Quelles lignes des items contiennent la chaîne « tuplet » ? Relevez-les toutes telles quelles, en tenant compte de la casse.

• _Items fournis_
==*==
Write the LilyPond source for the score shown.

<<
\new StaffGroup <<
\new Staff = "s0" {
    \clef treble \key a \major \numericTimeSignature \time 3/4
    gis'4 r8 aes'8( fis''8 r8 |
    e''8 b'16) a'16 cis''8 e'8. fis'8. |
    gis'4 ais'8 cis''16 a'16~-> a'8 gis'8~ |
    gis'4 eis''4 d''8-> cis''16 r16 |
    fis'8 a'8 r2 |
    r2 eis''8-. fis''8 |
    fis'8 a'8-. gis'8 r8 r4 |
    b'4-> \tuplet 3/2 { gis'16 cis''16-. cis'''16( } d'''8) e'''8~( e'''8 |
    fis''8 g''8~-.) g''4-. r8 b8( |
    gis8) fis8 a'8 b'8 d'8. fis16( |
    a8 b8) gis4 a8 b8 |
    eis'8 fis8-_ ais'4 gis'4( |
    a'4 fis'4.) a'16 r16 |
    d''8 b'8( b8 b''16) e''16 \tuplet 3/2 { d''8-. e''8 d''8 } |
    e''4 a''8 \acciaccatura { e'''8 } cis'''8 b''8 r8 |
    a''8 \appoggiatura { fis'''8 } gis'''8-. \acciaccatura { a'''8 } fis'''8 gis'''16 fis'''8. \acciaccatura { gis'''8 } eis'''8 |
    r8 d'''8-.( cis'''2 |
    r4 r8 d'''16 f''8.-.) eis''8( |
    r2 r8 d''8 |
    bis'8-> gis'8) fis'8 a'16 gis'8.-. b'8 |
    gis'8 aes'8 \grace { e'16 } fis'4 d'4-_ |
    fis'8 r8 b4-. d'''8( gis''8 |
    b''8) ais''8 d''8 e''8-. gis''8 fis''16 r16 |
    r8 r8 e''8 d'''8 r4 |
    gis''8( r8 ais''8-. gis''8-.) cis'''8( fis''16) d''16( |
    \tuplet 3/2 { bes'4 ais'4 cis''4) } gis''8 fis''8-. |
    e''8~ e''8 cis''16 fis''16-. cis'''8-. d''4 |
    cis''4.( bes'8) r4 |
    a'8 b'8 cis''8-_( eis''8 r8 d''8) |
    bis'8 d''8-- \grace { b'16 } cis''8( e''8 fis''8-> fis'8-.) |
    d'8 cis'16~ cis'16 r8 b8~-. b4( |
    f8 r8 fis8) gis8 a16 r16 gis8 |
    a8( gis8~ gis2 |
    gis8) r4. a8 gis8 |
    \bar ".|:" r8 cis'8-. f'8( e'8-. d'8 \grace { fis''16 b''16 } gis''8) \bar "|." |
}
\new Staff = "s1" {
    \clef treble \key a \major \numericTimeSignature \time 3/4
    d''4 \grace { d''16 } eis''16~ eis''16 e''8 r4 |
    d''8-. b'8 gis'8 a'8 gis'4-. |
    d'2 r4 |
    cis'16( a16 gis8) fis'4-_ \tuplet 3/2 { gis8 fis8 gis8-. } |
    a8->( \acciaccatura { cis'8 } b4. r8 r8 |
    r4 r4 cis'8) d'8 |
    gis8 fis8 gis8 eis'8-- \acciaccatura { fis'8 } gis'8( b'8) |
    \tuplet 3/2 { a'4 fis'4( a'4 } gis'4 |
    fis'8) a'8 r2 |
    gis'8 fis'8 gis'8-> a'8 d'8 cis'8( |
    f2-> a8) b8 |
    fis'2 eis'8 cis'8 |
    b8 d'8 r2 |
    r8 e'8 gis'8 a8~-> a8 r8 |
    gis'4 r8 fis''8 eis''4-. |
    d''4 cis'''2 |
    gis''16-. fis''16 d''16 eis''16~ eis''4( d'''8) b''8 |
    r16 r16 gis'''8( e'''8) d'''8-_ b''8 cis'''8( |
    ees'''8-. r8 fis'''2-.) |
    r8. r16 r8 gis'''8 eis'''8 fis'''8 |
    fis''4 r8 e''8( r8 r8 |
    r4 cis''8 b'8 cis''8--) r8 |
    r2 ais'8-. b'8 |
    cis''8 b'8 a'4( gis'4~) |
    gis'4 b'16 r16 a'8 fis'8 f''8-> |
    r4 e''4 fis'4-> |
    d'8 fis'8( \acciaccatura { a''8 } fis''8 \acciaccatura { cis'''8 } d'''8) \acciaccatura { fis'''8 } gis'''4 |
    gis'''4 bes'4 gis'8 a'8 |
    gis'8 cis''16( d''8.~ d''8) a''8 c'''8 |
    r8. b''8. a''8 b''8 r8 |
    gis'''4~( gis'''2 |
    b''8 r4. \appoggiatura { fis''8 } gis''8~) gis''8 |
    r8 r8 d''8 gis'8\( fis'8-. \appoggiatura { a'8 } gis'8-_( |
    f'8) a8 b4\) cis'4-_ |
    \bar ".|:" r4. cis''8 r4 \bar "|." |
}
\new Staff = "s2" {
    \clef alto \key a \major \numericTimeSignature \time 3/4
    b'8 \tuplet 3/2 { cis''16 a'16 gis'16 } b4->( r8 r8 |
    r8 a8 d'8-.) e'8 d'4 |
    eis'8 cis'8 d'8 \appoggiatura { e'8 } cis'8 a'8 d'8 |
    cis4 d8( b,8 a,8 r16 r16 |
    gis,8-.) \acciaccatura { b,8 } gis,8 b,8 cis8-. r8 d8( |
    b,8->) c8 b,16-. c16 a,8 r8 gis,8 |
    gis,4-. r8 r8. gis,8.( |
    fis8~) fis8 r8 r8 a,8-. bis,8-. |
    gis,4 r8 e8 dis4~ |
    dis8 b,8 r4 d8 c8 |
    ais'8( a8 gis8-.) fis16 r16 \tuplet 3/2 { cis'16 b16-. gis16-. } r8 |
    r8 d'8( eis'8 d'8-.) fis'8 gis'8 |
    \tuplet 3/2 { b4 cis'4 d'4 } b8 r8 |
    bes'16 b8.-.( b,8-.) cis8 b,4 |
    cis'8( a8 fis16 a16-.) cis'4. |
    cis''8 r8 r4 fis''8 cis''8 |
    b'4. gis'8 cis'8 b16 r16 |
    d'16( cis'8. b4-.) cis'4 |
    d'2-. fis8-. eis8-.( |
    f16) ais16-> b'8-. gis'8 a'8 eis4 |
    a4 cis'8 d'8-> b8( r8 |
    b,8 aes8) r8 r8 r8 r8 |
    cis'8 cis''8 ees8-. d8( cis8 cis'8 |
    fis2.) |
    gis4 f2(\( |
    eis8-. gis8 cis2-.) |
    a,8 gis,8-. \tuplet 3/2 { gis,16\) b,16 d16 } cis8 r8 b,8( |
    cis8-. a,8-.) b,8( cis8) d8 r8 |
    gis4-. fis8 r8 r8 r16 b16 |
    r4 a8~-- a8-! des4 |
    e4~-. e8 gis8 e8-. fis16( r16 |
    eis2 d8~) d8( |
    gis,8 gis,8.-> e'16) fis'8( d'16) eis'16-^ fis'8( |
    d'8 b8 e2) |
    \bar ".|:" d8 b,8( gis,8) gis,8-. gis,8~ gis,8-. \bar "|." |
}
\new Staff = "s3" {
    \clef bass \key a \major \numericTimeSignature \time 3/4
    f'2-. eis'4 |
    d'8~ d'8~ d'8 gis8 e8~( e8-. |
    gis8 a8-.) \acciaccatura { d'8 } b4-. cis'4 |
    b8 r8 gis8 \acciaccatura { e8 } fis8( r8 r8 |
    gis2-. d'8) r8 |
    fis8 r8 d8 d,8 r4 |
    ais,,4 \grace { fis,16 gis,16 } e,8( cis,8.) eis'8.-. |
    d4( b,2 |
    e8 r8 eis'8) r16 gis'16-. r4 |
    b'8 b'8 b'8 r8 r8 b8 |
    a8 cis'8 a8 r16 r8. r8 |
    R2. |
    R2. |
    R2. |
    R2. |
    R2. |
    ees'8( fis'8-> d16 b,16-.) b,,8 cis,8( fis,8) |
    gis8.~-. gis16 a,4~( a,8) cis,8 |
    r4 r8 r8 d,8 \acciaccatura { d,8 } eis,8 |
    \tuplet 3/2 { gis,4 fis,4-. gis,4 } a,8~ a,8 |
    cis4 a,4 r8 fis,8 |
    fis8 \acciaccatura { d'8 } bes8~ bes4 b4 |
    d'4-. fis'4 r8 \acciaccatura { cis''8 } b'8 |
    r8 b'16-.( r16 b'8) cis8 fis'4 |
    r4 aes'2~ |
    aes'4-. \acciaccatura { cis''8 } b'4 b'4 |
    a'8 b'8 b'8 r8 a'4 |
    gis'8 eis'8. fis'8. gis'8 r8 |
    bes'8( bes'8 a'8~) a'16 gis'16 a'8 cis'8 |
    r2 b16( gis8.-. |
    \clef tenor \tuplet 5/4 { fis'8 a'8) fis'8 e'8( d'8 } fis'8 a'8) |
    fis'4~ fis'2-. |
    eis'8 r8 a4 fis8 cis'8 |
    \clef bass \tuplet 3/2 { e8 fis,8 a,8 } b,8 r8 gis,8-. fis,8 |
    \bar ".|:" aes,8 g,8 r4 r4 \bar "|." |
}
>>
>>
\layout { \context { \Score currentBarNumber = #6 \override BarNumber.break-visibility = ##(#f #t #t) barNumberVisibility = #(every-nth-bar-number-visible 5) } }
==*==
• _Réponse_
    b'4-> \tuplet 3/2 { gis'16 cis''16-. cis'''16( } d'''8) e'''8~( e'''8 |
    d''8 b'8( b8 b''16) e''16 \tuplet 3/2 { d''8-. e''8 d''8 } |
    \tuplet 3/2 { bes'4 ais'4 cis''4) } gis''8 fis''8-. |
    cis'16( a16 gis8) fis'4-_ \tuplet 3/2 { gis8 fis8 gis8-. } |
    \tuplet 3/2 { a'4 fis'4( a'4 } gis'4 |
    b'8 \tuplet 3/2 { cis''16 a'16 gis'16 } b4->( r8 r8 |
    ais'8( a8 gis8-.) fis16 r16 \tuplet 3/2 { cis'16 b16-. gis16-. } r8 |
    \tuplet 3/2 { b4 cis'4 d'4 } b8 r8 |
    a,8 gis,8-. \tuplet 3/2 { gis,16\) b,16 d16 } cis8 r8 b,8( |
    \tuplet 3/2 { gis,4 fis,4-. gis,4 } a,8~ a,8 |
    \clef tenor \tuplet 5/4 { fis'8 a'8) fis'8 e'8( d'8 } fis'8 a'8) |
    \clef bass \tuplet 3/2 { e8 fis,8 a,8 } b,8 r8 gis,8-. fis,8 |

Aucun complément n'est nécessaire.